#### Action item
Without including any pictures, copy every line below exactly.

#### The data
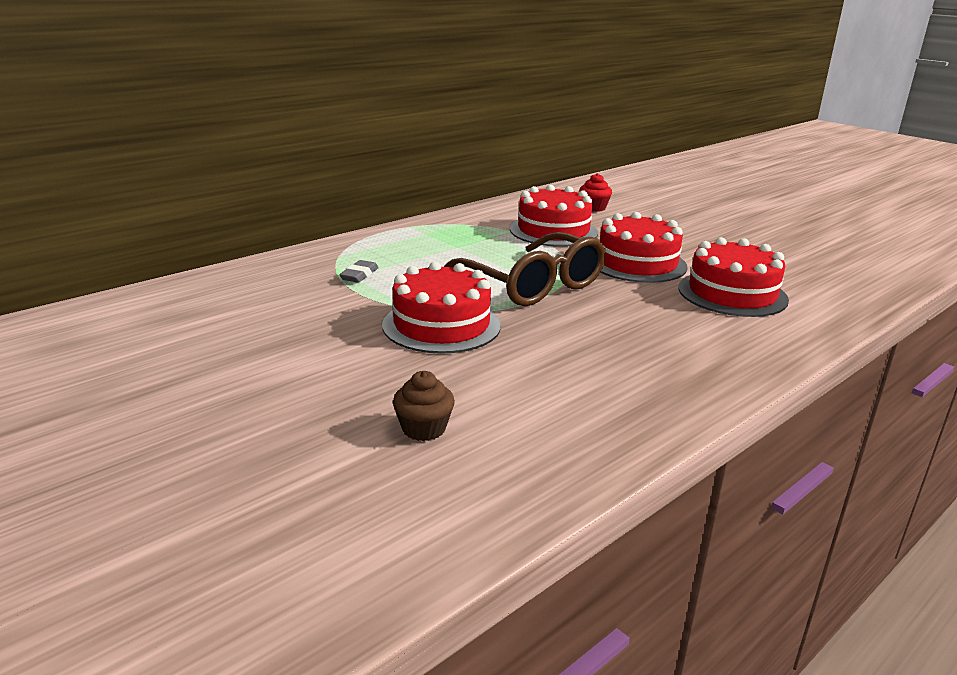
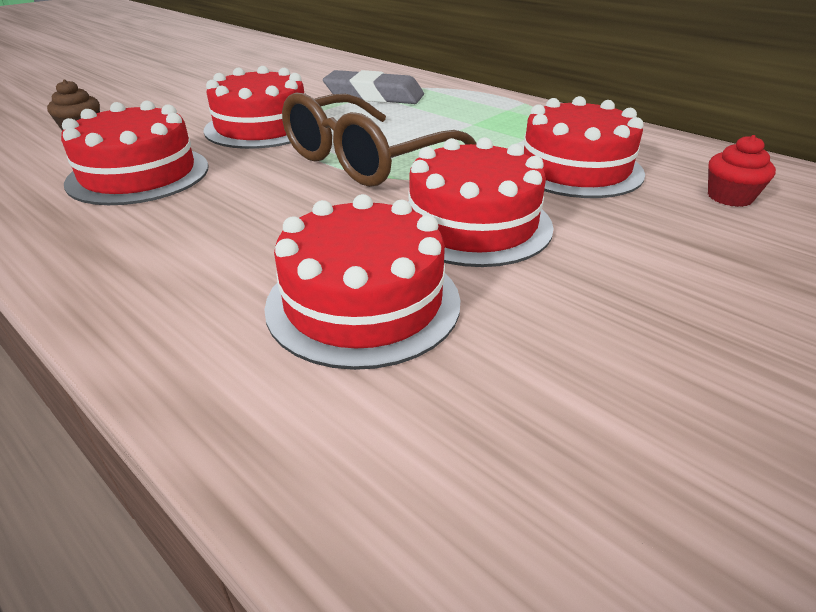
camera: 85 degrees right, 10 degrees up
grey eraser [339,260,379,283] -> grey eraser [323,70,424,104], size x2.07
none -> red cake [61,101,208,205]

#### Result
camera: 85 degrees right, 10 degrees up
grey eraser [339,260,379,283] -> grey eraser [323,70,424,104], size x2.07
none -> red cake [61,101,208,205]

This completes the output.